TASK BRIEF: Leave out the pictures, and retype the remaining data exactly.

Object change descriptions
+---+

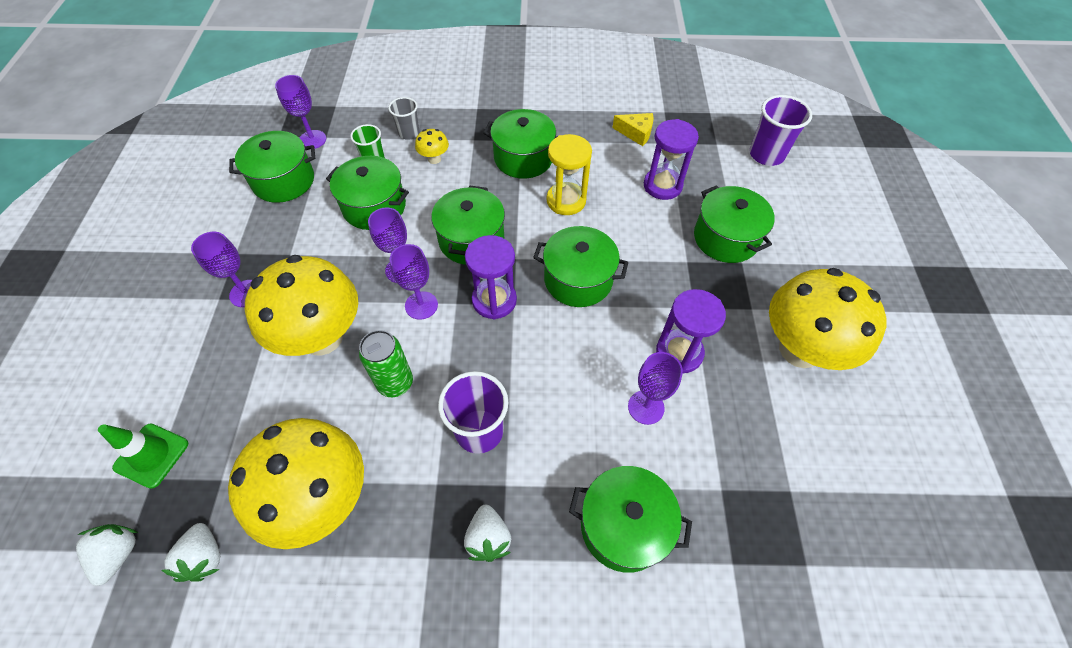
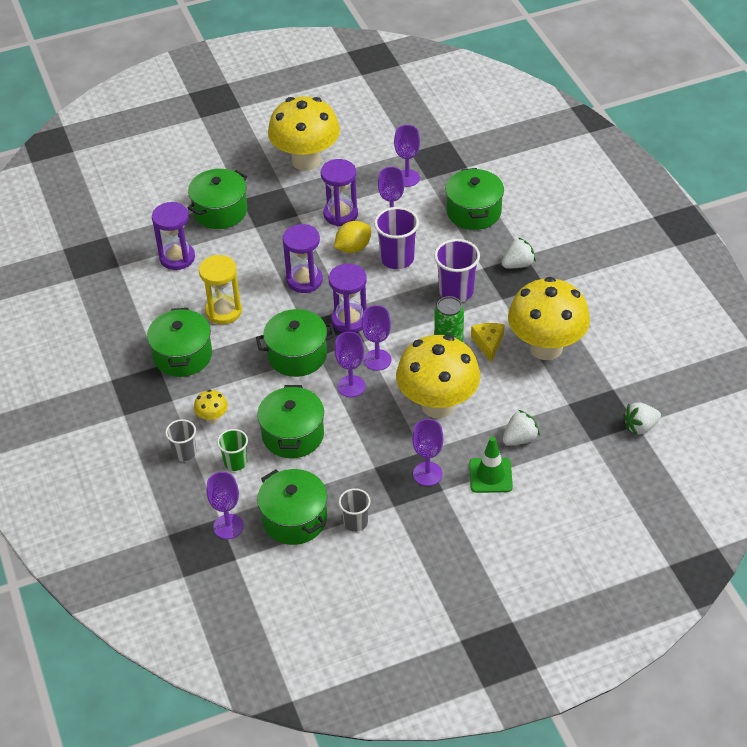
camera: 110 degrees left, 10 degrees down
(151, 455) = (578, 450): green traffic cone -> green traffic cone (490, 475)
(205, 557) = (613, 384): white strawberry -> white strawberry (520, 439)
(243, 219) = (355, 522): none -> grey cup
(578, 279) = (304, 280): green pot -> purple hourglass
(611, 345) = (353, 248): none -> yellow lemon
(636, 133) = (114, 290): yellow cheese -> yellow cheese (488, 343)
(729, 462) = (407, 178): none -> purple goblet
(766, 155) = (109, 204): purple cup -> purple cup (397, 259)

+---+

EXERCISE SOLUTION:
camera: 110 degrees left, 10 degrees down
(151, 455) = (578, 450): green traffic cone -> green traffic cone (490, 475)
(205, 557) = (613, 384): white strawberry -> white strawberry (520, 439)
(243, 219) = (355, 522): none -> grey cup
(578, 279) = (304, 280): green pot -> purple hourglass
(611, 345) = (353, 248): none -> yellow lemon
(636, 133) = (114, 290): yellow cheese -> yellow cheese (488, 343)
(729, 462) = (407, 178): none -> purple goblet
(766, 155) = (109, 204): purple cup -> purple cup (397, 259)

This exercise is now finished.